===== TASK MATERIAL

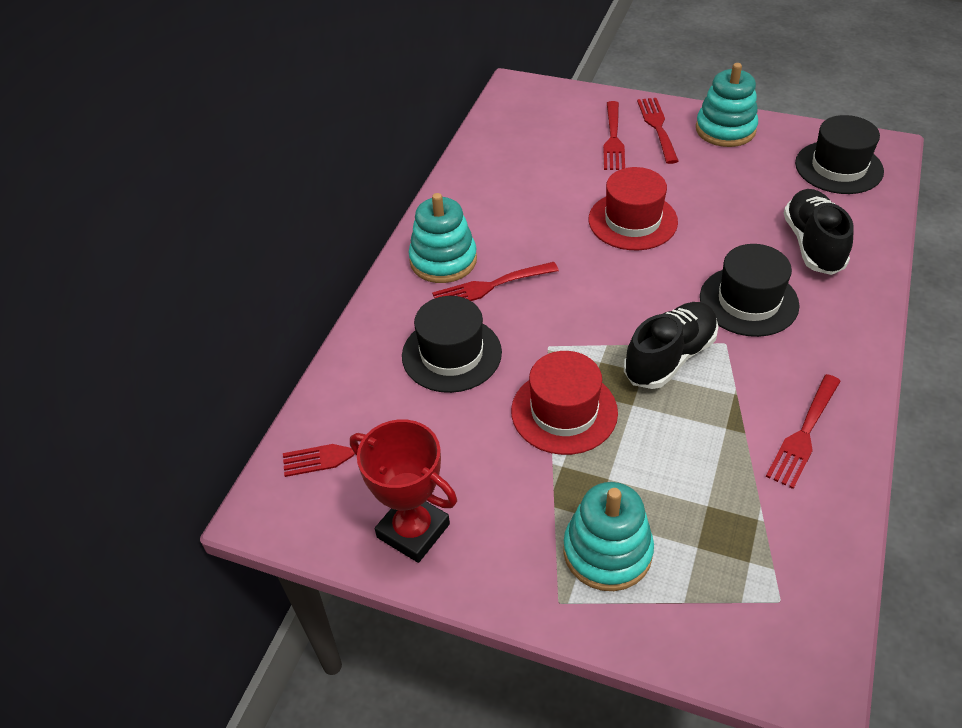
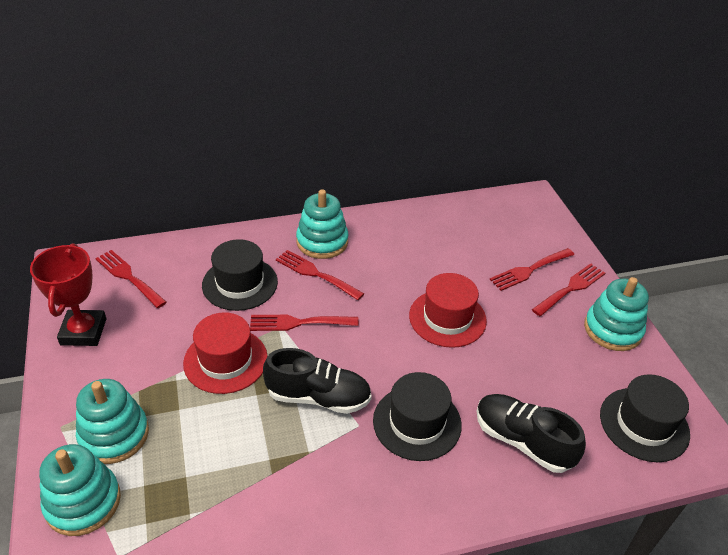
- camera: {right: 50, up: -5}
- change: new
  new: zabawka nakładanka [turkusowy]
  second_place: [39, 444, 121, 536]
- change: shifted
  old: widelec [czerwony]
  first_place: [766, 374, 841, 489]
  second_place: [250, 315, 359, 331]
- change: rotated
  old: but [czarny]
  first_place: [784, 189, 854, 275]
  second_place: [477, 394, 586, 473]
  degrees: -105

==========

The line containing "old: but [czarny]" and all lines after it, through the last line of the data, should be retyped exactly.

  old: but [czarny]
  first_place: [784, 189, 854, 275]
  second_place: [477, 394, 586, 473]
  degrees: -105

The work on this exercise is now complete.